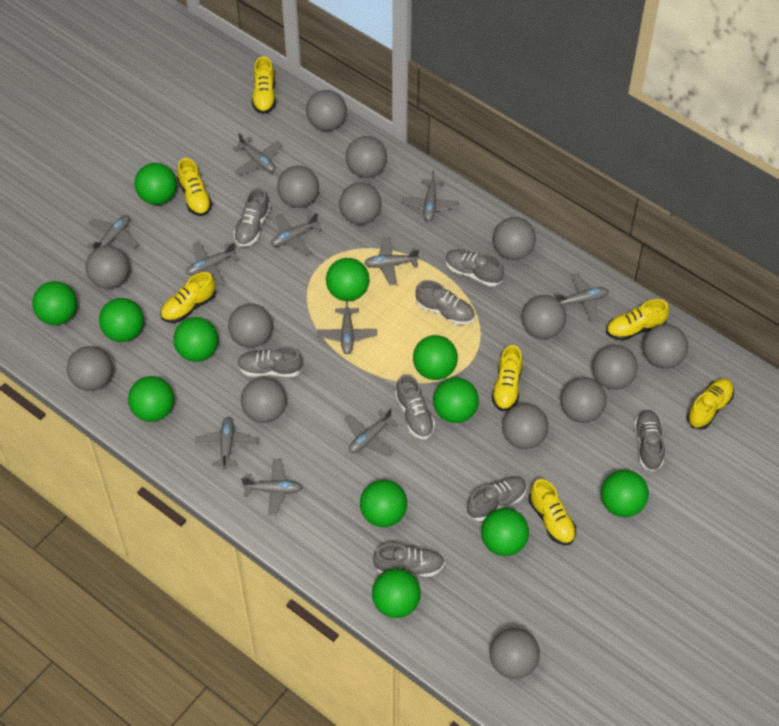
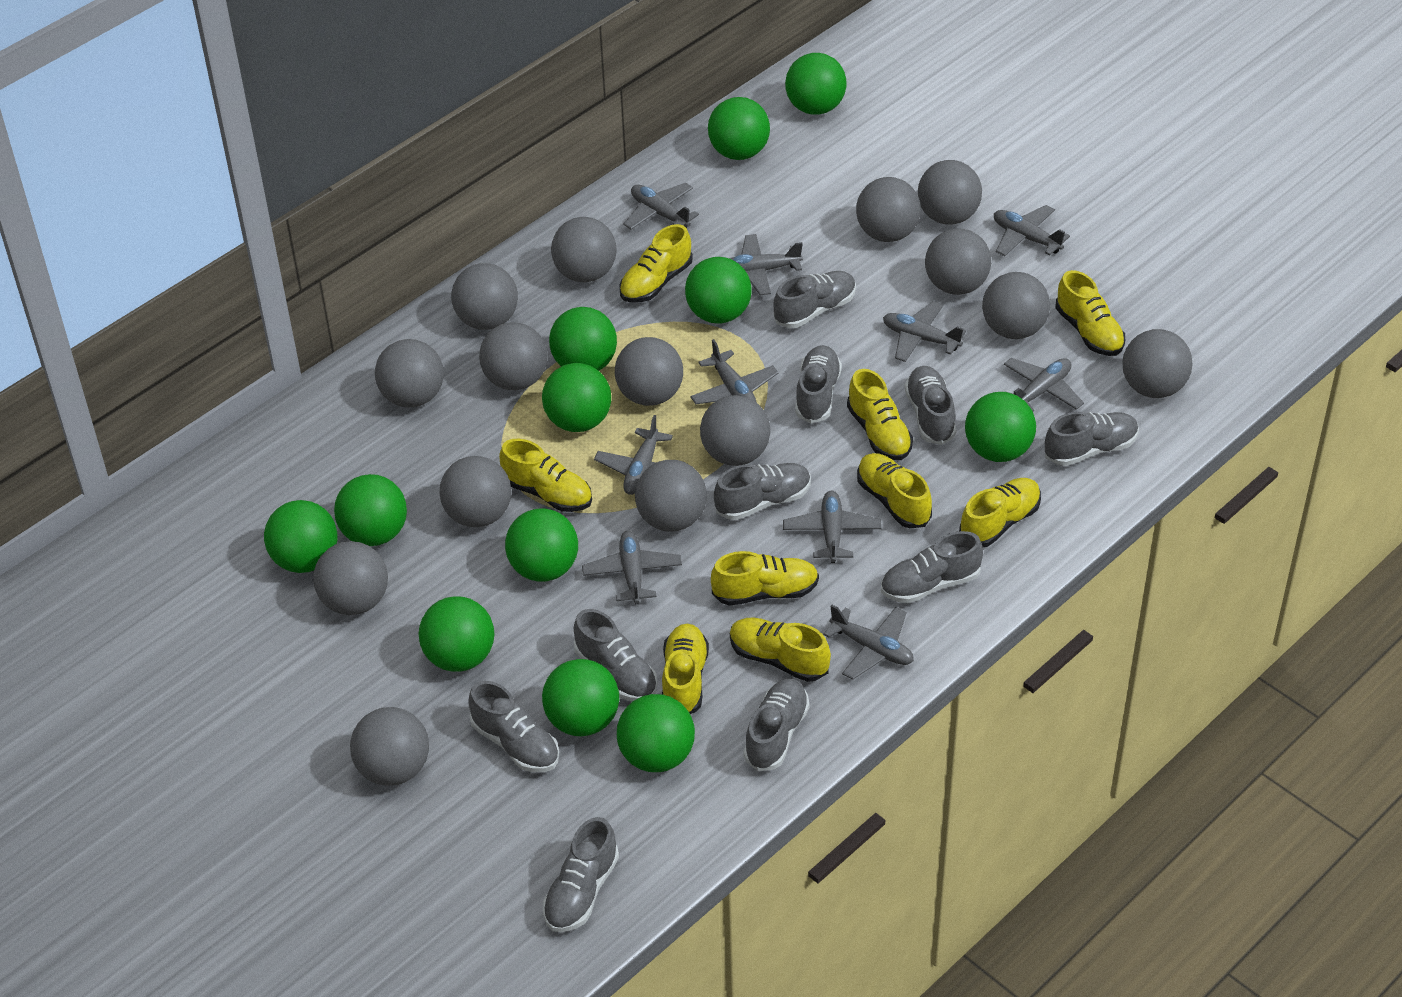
grey plane: 11 -> 10
grey shoe: 8 -> 10
yellow shoe: 7 -> 9

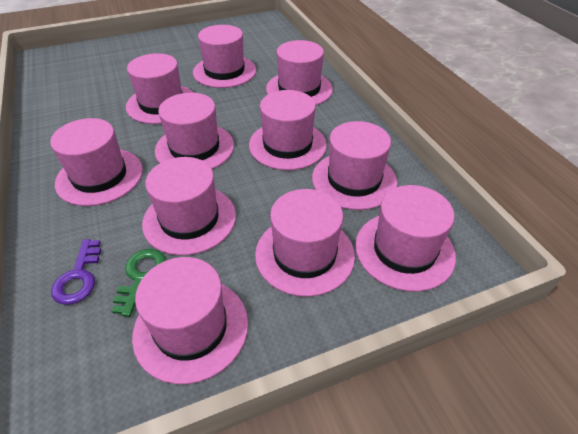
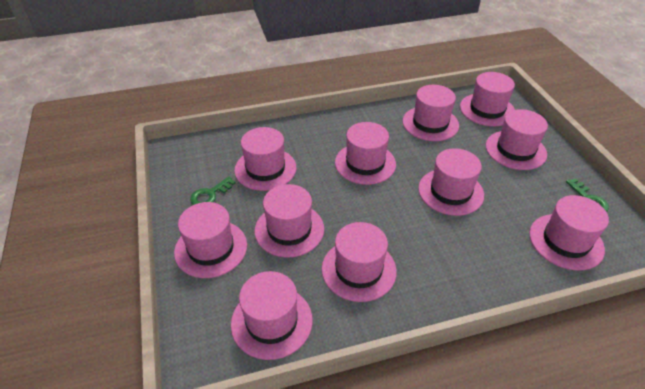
green key: 1 -> 2
purple key: 1 -> 0

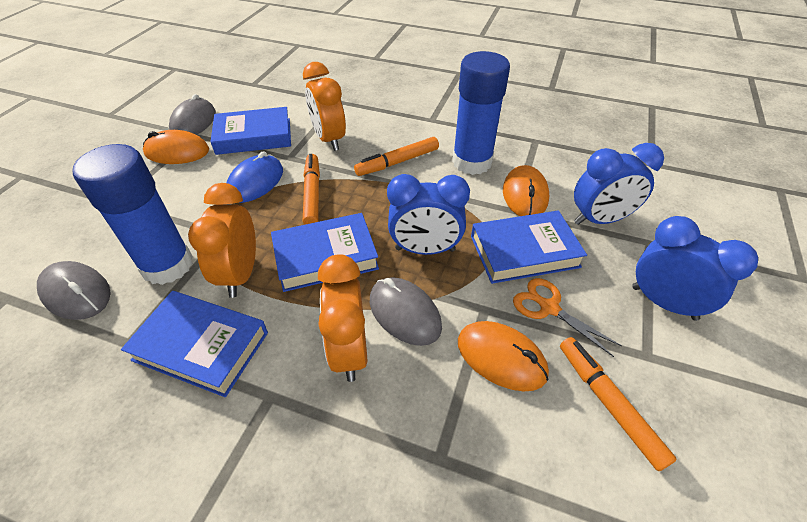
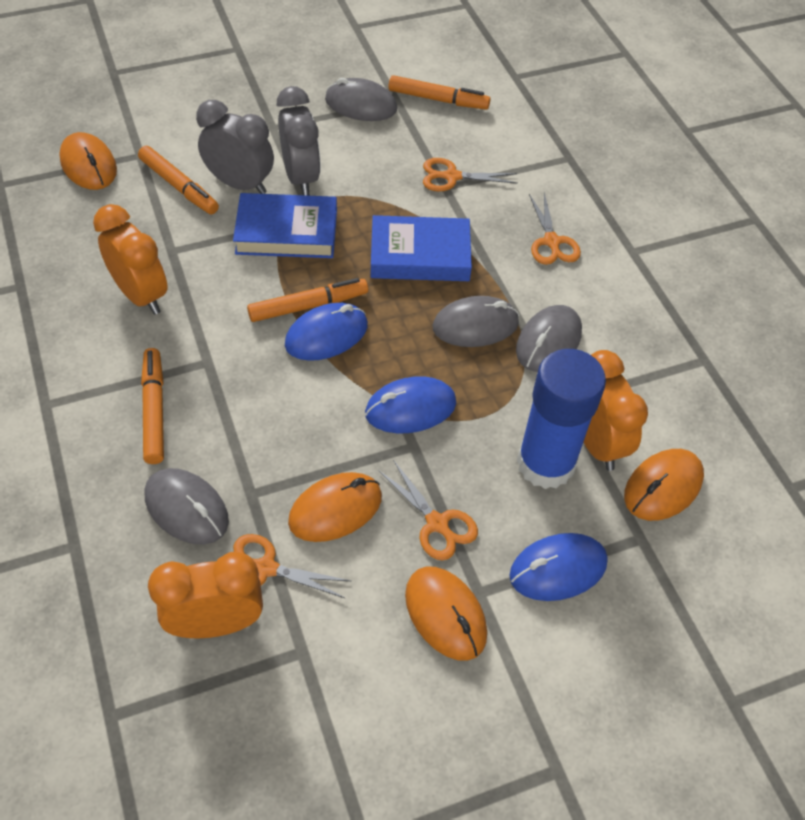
blue book: 4 -> 2
blue clock: 3 -> 0
blue glue stick: 2 -> 1
blue mouse: 1 -> 3
grey clock: 0 -> 2
grey mouse: 3 -> 4
orange marker: 3 -> 4
orange mouse: 3 -> 4
orange scissors: 1 -> 4

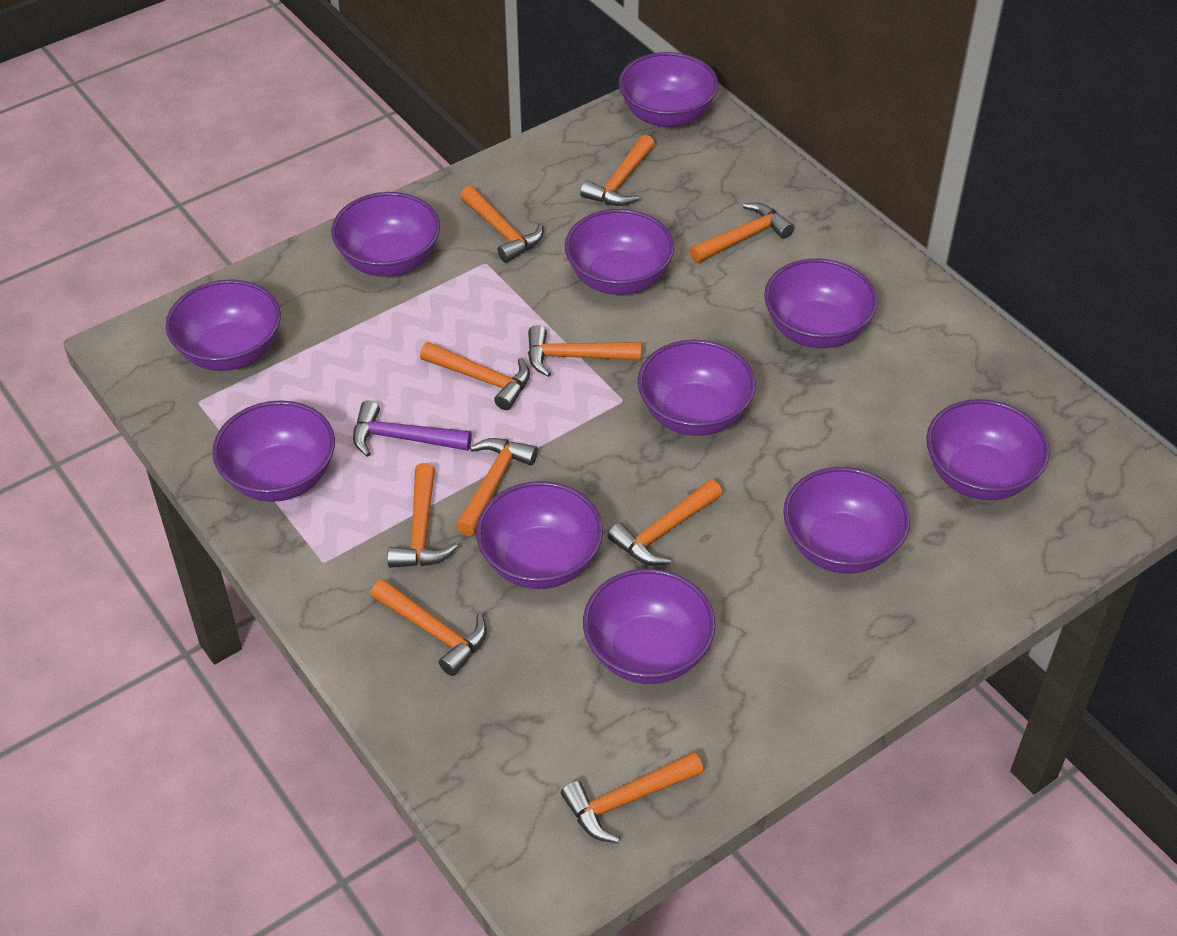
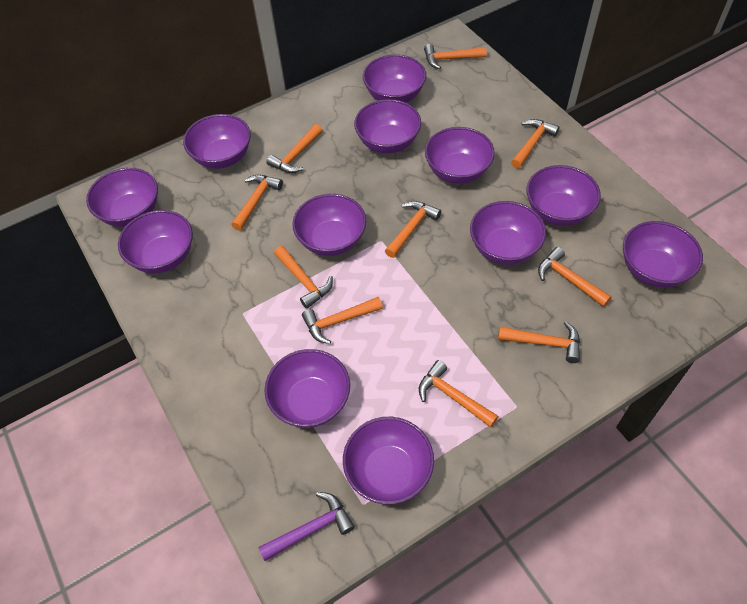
purple bowl: 11 -> 12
---
> Directions
Please retype all of the material exactly, skipping whatever images it holds.

> Response area
grey plane: 11 -> 10
grey shoe: 8 -> 10
yellow shoe: 7 -> 9

green key: 1 -> 2
purple key: 1 -> 0

blue book: 4 -> 2
blue clock: 3 -> 0
blue glue stick: 2 -> 1
blue mouse: 1 -> 3
grey clock: 0 -> 2
grey mouse: 3 -> 4
orange marker: 3 -> 4
orange mouse: 3 -> 4
orange scissors: 1 -> 4

purple bowl: 11 -> 12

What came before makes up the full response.